◆ WORK REQUIRED
Word for word, restate every record.

++++

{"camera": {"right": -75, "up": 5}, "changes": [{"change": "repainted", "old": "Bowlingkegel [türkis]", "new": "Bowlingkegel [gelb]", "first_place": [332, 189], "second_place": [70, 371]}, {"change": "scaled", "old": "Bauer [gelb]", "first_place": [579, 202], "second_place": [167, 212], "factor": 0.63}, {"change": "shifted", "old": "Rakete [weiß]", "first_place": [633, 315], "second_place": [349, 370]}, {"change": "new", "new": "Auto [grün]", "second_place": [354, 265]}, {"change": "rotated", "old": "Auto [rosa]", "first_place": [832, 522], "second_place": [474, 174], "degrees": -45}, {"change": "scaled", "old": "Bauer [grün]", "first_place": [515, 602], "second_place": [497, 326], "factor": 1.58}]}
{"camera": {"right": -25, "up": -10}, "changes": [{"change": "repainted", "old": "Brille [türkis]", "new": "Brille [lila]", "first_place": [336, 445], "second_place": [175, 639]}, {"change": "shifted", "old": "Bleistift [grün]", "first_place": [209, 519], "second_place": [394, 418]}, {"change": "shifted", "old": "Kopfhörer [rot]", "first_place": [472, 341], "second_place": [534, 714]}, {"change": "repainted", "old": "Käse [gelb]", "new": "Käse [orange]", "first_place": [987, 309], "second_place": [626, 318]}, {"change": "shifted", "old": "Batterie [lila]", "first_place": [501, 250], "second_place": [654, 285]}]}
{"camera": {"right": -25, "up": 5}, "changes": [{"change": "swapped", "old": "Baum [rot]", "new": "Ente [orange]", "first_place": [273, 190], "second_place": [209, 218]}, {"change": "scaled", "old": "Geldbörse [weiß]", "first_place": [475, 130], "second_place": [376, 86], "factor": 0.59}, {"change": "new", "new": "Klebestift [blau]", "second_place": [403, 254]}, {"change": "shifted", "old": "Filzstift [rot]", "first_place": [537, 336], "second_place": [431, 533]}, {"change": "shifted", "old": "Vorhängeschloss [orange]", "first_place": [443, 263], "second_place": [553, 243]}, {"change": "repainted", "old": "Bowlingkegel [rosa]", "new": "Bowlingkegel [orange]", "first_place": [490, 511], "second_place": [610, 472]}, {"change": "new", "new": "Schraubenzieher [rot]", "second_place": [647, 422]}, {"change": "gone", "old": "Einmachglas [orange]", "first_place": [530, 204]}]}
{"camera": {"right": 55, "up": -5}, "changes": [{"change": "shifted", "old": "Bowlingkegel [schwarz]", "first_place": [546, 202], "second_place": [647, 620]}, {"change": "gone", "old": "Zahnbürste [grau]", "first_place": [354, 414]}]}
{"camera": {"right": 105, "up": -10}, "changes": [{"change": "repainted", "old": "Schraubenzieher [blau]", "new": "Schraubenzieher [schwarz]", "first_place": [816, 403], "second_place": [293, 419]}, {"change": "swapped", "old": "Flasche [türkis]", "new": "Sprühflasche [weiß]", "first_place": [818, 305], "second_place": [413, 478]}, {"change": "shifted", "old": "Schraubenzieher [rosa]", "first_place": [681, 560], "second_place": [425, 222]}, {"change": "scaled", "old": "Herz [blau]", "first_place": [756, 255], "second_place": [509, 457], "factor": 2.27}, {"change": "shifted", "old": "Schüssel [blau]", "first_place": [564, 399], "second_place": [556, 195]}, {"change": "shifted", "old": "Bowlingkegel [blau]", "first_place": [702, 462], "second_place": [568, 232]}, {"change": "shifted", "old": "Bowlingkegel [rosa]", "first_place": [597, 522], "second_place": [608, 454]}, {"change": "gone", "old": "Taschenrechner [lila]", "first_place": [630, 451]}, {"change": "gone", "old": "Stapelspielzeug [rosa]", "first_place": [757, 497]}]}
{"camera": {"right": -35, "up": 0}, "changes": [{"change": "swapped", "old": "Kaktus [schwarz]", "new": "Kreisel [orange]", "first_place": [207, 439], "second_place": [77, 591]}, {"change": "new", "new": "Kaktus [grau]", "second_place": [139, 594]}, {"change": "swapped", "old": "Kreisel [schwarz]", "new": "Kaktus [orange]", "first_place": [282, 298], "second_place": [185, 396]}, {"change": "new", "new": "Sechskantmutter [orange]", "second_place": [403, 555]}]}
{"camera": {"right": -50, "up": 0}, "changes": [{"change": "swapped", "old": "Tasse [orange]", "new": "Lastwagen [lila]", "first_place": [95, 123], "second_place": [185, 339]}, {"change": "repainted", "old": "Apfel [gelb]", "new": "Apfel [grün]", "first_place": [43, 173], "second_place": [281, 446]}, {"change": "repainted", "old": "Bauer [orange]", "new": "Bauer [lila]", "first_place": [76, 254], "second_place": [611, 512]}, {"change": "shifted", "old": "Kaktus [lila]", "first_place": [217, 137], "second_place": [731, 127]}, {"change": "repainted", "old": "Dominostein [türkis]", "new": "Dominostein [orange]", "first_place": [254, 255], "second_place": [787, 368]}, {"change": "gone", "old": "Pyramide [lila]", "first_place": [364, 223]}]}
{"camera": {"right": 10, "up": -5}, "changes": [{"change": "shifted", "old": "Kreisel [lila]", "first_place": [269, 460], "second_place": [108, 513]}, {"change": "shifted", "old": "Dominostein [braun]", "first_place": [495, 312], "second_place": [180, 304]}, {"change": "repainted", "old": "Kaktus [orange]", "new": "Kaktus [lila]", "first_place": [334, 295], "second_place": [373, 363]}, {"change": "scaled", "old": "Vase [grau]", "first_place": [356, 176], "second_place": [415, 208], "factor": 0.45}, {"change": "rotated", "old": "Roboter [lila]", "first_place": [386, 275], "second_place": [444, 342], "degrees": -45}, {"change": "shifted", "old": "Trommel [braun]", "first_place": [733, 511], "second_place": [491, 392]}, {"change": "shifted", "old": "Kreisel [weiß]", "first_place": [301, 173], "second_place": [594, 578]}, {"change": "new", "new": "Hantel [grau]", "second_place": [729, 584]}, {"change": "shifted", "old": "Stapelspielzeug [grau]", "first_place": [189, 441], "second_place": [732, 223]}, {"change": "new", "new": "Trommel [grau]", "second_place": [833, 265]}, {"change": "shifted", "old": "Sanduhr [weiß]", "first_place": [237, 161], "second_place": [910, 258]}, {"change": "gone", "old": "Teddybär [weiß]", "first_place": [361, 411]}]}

++++

◆ SOLUTION FOR THIS EXERCISE
{"camera": {"right": -75, "up": 5}, "changes": [{"change": "repainted", "old": "Bowlingkegel [türkis]", "new": "Bowlingkegel [gelb]", "first_place": [332, 189], "second_place": [70, 371]}, {"change": "scaled", "old": "Bauer [gelb]", "first_place": [579, 202], "second_place": [167, 212], "factor": 0.63}, {"change": "shifted", "old": "Rakete [weiß]", "first_place": [633, 315], "second_place": [349, 370]}, {"change": "new", "new": "Auto [grün]", "second_place": [354, 265]}, {"change": "rotated", "old": "Auto [rosa]", "first_place": [832, 522], "second_place": [474, 174], "degrees": -45}, {"change": "scaled", "old": "Bauer [grün]", "first_place": [515, 602], "second_place": [497, 326], "factor": 1.58}]}
{"camera": {"right": -25, "up": -10}, "changes": [{"change": "repainted", "old": "Brille [türkis]", "new": "Brille [lila]", "first_place": [336, 445], "second_place": [175, 639]}, {"change": "shifted", "old": "Bleistift [grün]", "first_place": [209, 519], "second_place": [394, 418]}, {"change": "shifted", "old": "Kopfhörer [rot]", "first_place": [472, 341], "second_place": [534, 714]}, {"change": "repainted", "old": "Käse [gelb]", "new": "Käse [orange]", "first_place": [987, 309], "second_place": [626, 318]}, {"change": "shifted", "old": "Batterie [lila]", "first_place": [501, 250], "second_place": [654, 285]}]}
{"camera": {"right": -25, "up": 5}, "changes": [{"change": "swapped", "old": "Baum [rot]", "new": "Ente [orange]", "first_place": [273, 190], "second_place": [209, 218]}, {"change": "scaled", "old": "Geldbörse [weiß]", "first_place": [475, 130], "second_place": [376, 86], "factor": 0.59}, {"change": "new", "new": "Klebestift [blau]", "second_place": [403, 254]}, {"change": "shifted", "old": "Filzstift [rot]", "first_place": [537, 336], "second_place": [431, 533]}, {"change": "shifted", "old": "Vorhängeschloss [orange]", "first_place": [443, 263], "second_place": [553, 243]}, {"change": "repainted", "old": "Bowlingkegel [rosa]", "new": "Bowlingkegel [orange]", "first_place": [490, 511], "second_place": [610, 472]}, {"change": "new", "new": "Schraubenzieher [rot]", "second_place": [647, 422]}, {"change": "gone", "old": "Einmachglas [orange]", "first_place": [530, 204]}]}
{"camera": {"right": 55, "up": -5}, "changes": [{"change": "shifted", "old": "Bowlingkegel [schwarz]", "first_place": [546, 202], "second_place": [647, 620]}, {"change": "gone", "old": "Zahnbürste [grau]", "first_place": [354, 414]}]}
{"camera": {"right": 105, "up": -10}, "changes": [{"change": "repainted", "old": "Schraubenzieher [blau]", "new": "Schraubenzieher [schwarz]", "first_place": [816, 403], "second_place": [293, 419]}, {"change": "swapped", "old": "Flasche [türkis]", "new": "Sprühflasche [weiß]", "first_place": [818, 305], "second_place": [413, 478]}, {"change": "shifted", "old": "Schraubenzieher [rosa]", "first_place": [681, 560], "second_place": [425, 222]}, {"change": "scaled", "old": "Herz [blau]", "first_place": [756, 255], "second_place": [509, 457], "factor": 2.27}, {"change": "shifted", "old": "Schüssel [blau]", "first_place": [564, 399], "second_place": [556, 195]}, {"change": "shifted", "old": "Bowlingkegel [blau]", "first_place": [702, 462], "second_place": [568, 232]}, {"change": "shifted", "old": "Bowlingkegel [rosa]", "first_place": [597, 522], "second_place": [608, 454]}, {"change": "gone", "old": "Taschenrechner [lila]", "first_place": [630, 451]}, {"change": "gone", "old": "Stapelspielzeug [rosa]", "first_place": [757, 497]}]}
{"camera": {"right": -35, "up": 0}, "changes": [{"change": "swapped", "old": "Kaktus [schwarz]", "new": "Kreisel [orange]", "first_place": [207, 439], "second_place": [77, 591]}, {"change": "new", "new": "Kaktus [grau]", "second_place": [139, 594]}, {"change": "swapped", "old": "Kreisel [schwarz]", "new": "Kaktus [orange]", "first_place": [282, 298], "second_place": [185, 396]}, {"change": "new", "new": "Sechskantmutter [orange]", "second_place": [403, 555]}]}
{"camera": {"right": -50, "up": 0}, "changes": [{"change": "swapped", "old": "Tasse [orange]", "new": "Lastwagen [lila]", "first_place": [95, 123], "second_place": [185, 339]}, {"change": "repainted", "old": "Apfel [gelb]", "new": "Apfel [grün]", "first_place": [43, 173], "second_place": [281, 446]}, {"change": "repainted", "old": "Bauer [orange]", "new": "Bauer [lila]", "first_place": [76, 254], "second_place": [611, 512]}, {"change": "shifted", "old": "Kaktus [lila]", "first_place": [217, 137], "second_place": [731, 127]}, {"change": "repainted", "old": "Dominostein [türkis]", "new": "Dominostein [orange]", "first_place": [254, 255], "second_place": [787, 368]}, {"change": "gone", "old": "Pyramide [lila]", "first_place": [364, 223]}]}
{"camera": {"right": 10, "up": -5}, "changes": [{"change": "shifted", "old": "Kreisel [lila]", "first_place": [269, 460], "second_place": [108, 513]}, {"change": "shifted", "old": "Dominostein [braun]", "first_place": [495, 312], "second_place": [180, 304]}, {"change": "repainted", "old": "Kaktus [orange]", "new": "Kaktus [lila]", "first_place": [334, 295], "second_place": [373, 363]}, {"change": "scaled", "old": "Vase [grau]", "first_place": [356, 176], "second_place": [415, 208], "factor": 0.45}, {"change": "rotated", "old": "Roboter [lila]", "first_place": [386, 275], "second_place": [444, 342], "degrees": -45}, {"change": "shifted", "old": "Trommel [braun]", "first_place": [733, 511], "second_place": [491, 392]}, {"change": "shifted", "old": "Kreisel [weiß]", "first_place": [301, 173], "second_place": [594, 578]}, {"change": "new", "new": "Hantel [grau]", "second_place": [729, 584]}, {"change": "shifted", "old": "Stapelspielzeug [grau]", "first_place": [189, 441], "second_place": [732, 223]}, {"change": "new", "new": "Trommel [grau]", "second_place": [833, 265]}, {"change": "shifted", "old": "Sanduhr [weiß]", "first_place": [237, 161], "second_place": [910, 258]}, {"change": "gone", "old": "Teddybär [weiß]", "first_place": [361, 411]}]}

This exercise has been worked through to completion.